## EXCERPTED DATA
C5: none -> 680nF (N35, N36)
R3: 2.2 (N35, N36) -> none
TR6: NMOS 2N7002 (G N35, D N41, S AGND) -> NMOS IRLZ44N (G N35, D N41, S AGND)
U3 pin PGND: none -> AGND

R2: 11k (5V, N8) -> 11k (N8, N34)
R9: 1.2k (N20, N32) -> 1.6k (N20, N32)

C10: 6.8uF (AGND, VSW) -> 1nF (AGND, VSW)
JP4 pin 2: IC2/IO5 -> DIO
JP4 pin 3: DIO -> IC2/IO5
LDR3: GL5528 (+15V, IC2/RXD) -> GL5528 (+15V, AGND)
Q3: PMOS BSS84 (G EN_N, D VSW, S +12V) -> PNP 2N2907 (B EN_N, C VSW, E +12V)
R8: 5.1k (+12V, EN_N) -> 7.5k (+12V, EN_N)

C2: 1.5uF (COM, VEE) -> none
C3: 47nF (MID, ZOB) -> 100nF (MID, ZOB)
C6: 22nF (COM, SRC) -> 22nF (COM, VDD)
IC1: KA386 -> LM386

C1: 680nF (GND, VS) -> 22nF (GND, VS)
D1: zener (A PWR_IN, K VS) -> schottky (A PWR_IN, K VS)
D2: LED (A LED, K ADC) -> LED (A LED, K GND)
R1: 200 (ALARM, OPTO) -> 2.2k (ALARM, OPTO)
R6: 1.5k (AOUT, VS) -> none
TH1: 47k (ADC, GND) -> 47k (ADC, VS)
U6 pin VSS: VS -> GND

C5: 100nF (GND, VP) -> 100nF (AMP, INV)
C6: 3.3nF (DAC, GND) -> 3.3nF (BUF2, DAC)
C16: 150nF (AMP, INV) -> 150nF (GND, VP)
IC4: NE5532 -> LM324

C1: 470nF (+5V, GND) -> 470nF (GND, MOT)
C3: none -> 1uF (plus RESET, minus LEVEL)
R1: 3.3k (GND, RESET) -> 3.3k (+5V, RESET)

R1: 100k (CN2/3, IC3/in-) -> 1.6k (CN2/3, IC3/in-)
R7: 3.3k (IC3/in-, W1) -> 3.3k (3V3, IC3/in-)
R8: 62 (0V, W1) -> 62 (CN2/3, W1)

## EXERCISE
When you reach the line holding "C6: 3.3nF (DAC, GND) -> 3.3nF (BUF2, DAC)" in the records above, begin reproducing exactly, stop after the line holding "R7: 3.3k (IC3/in-, W1) -> 3.3k (3V3, IC3/in-)", and output nothing else.

## TASK RESULT
C6: 3.3nF (DAC, GND) -> 3.3nF (BUF2, DAC)
C16: 150nF (AMP, INV) -> 150nF (GND, VP)
IC4: NE5532 -> LM324

C1: 470nF (+5V, GND) -> 470nF (GND, MOT)
C3: none -> 1uF (plus RESET, minus LEVEL)
R1: 3.3k (GND, RESET) -> 3.3k (+5V, RESET)

R1: 100k (CN2/3, IC3/in-) -> 1.6k (CN2/3, IC3/in-)
R7: 3.3k (IC3/in-, W1) -> 3.3k (3V3, IC3/in-)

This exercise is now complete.